* _TO DO_
Please give back only the lines below from the one containing "D3: LED (A GND, K" to the one containing "U1 pin VOUT: N_29 -> N_26", each repeated word for word, both ends included.

* _DATA SECTION_
☆ ☆ ☆ ☆
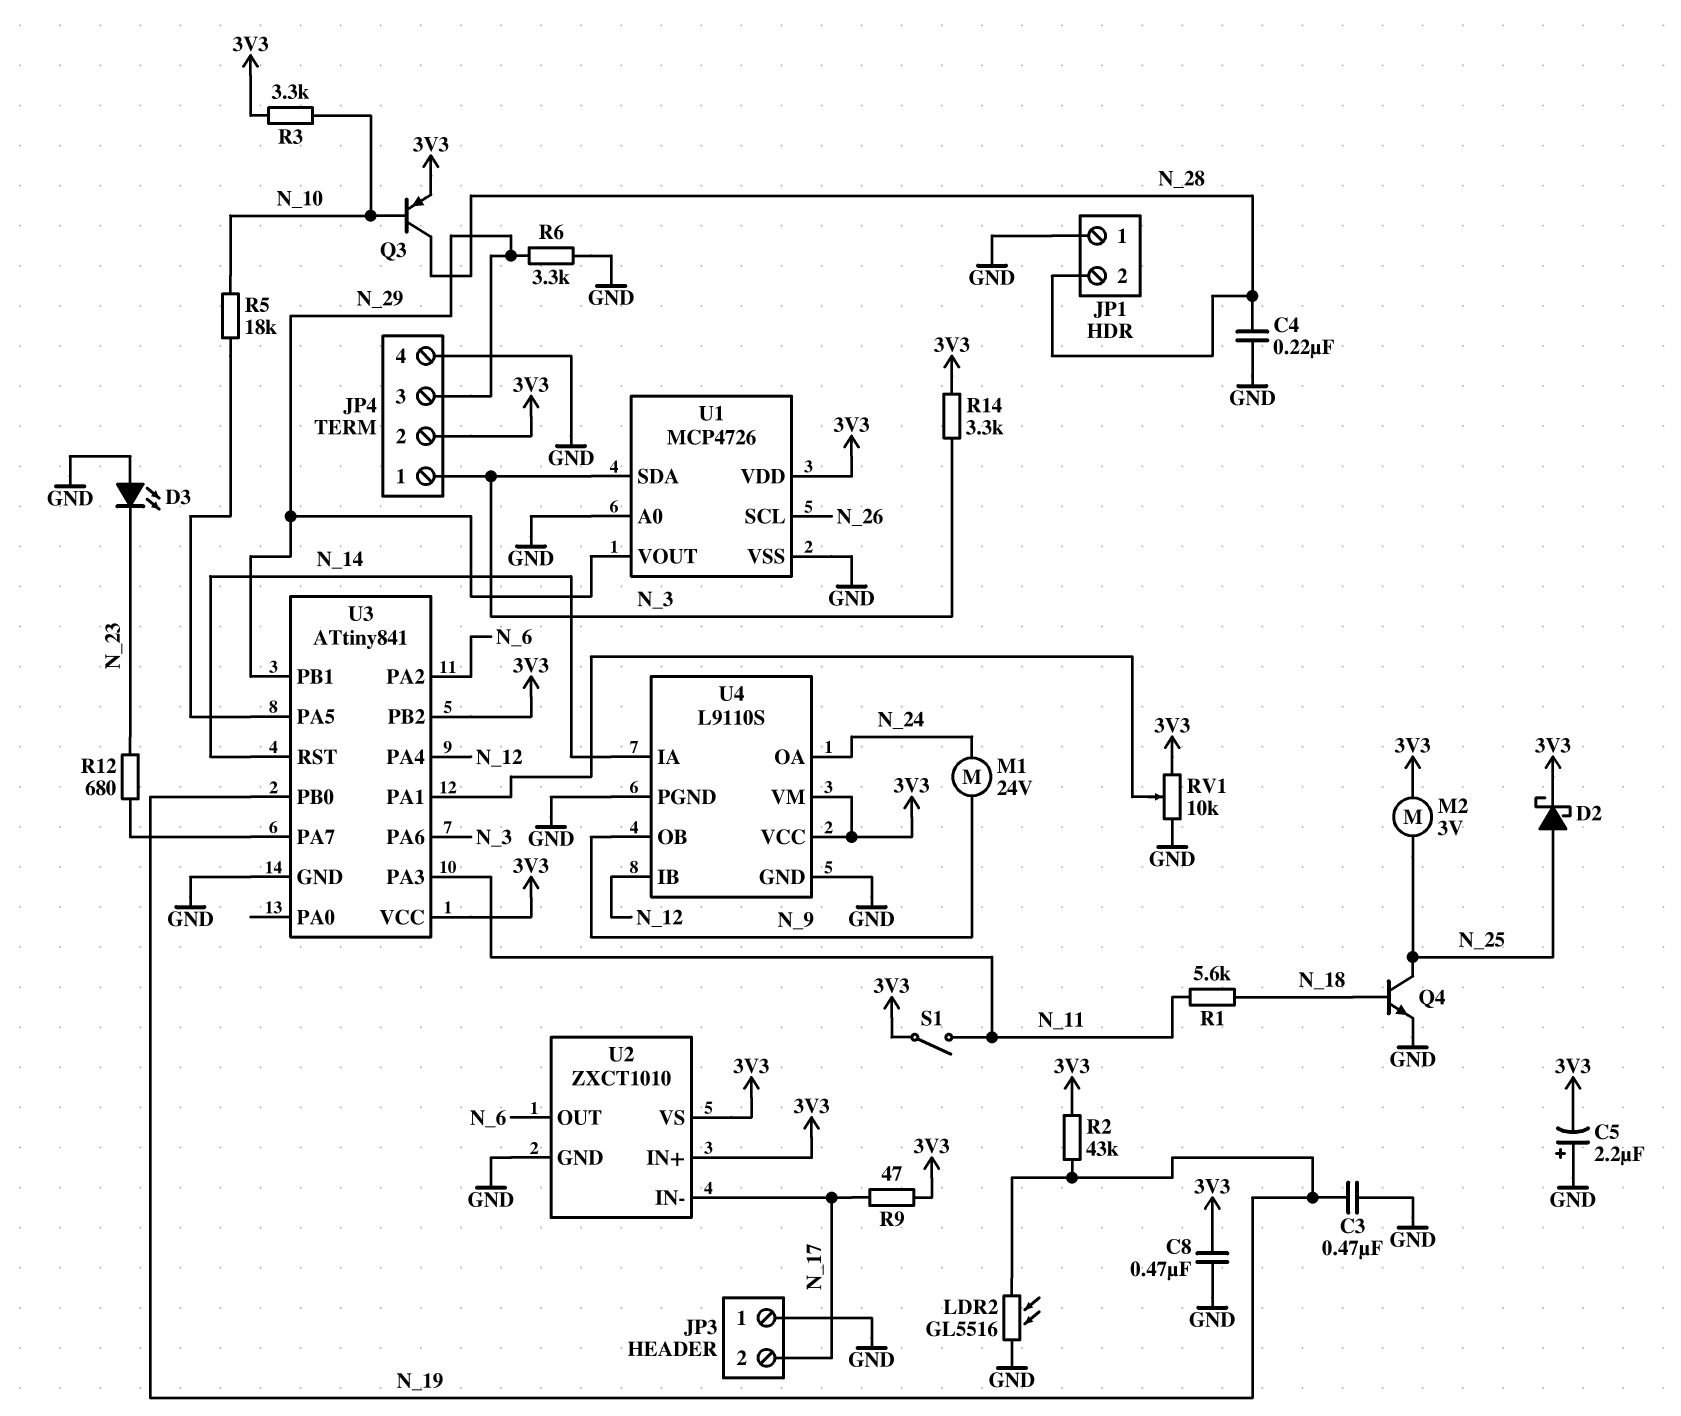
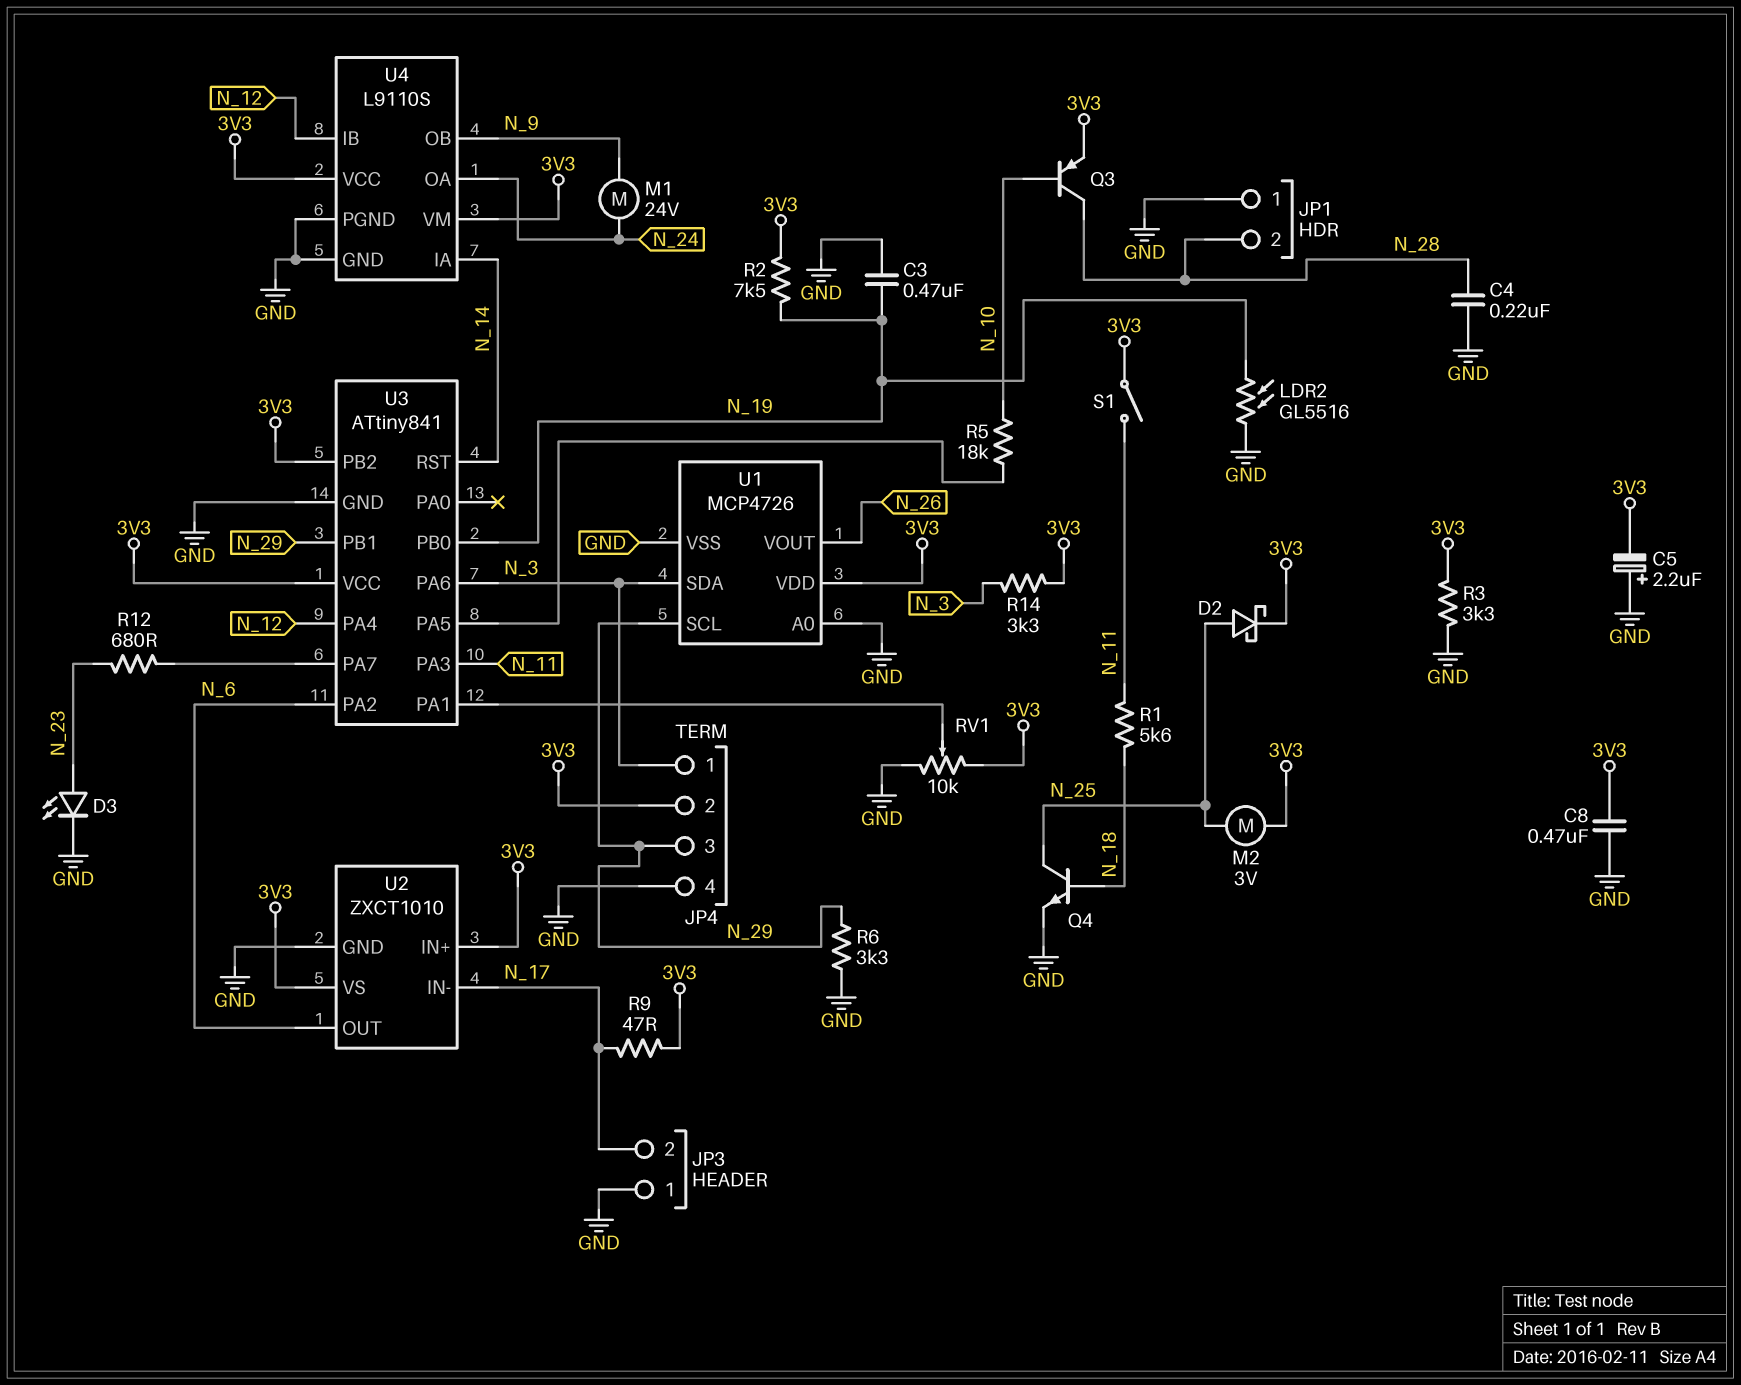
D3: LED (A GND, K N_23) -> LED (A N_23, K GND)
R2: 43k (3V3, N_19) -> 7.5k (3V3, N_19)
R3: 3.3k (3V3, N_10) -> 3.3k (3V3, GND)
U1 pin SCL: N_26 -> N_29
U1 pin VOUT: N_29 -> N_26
☆ ☆ ☆ ☆
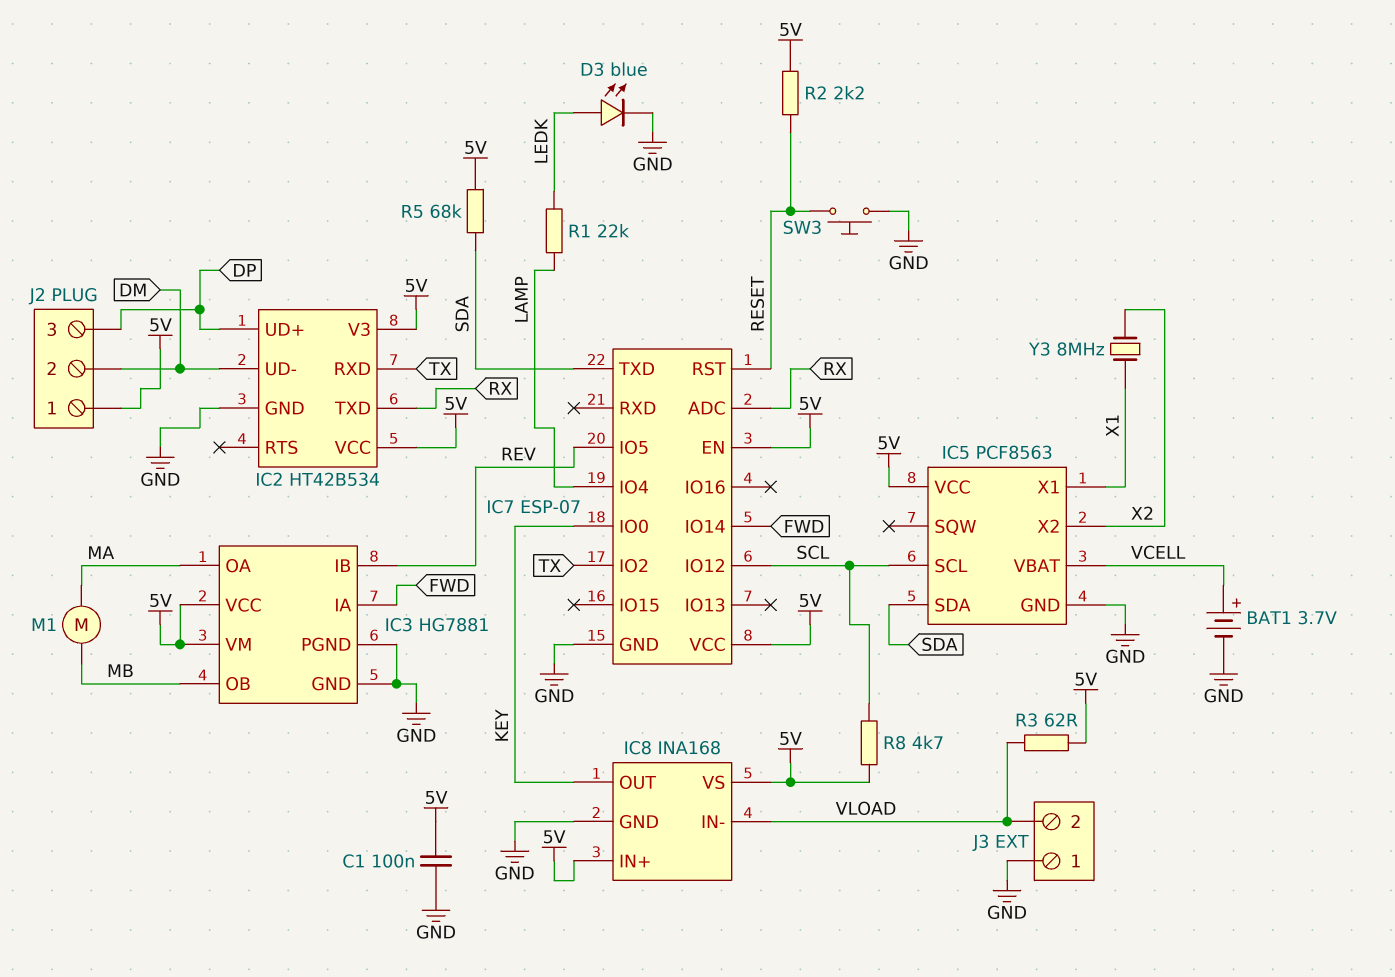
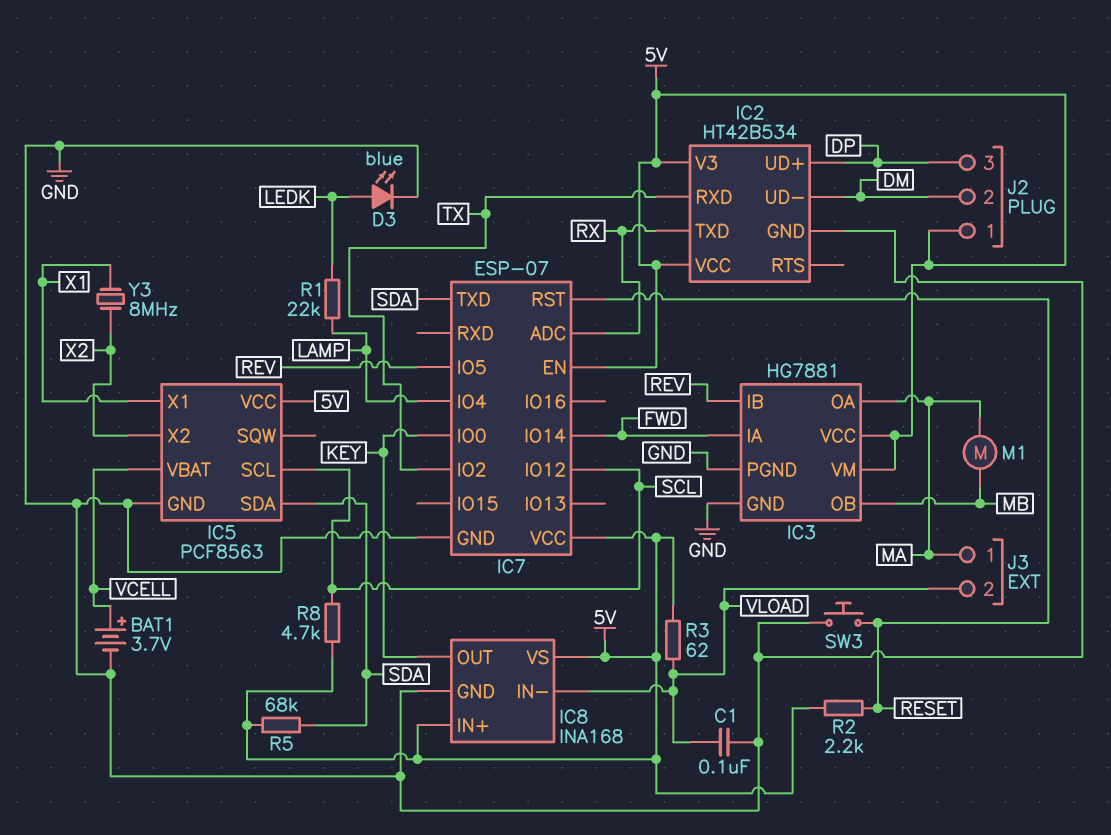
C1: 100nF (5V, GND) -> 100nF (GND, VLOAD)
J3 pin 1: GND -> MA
☆ ☆ ☆ ☆
* _ANSWER BOX_
D3: LED (A GND, K N_23) -> LED (A N_23, K GND)
R2: 43k (3V3, N_19) -> 7.5k (3V3, N_19)
R3: 3.3k (3V3, N_10) -> 3.3k (3V3, GND)
U1 pin SCL: N_26 -> N_29
U1 pin VOUT: N_29 -> N_26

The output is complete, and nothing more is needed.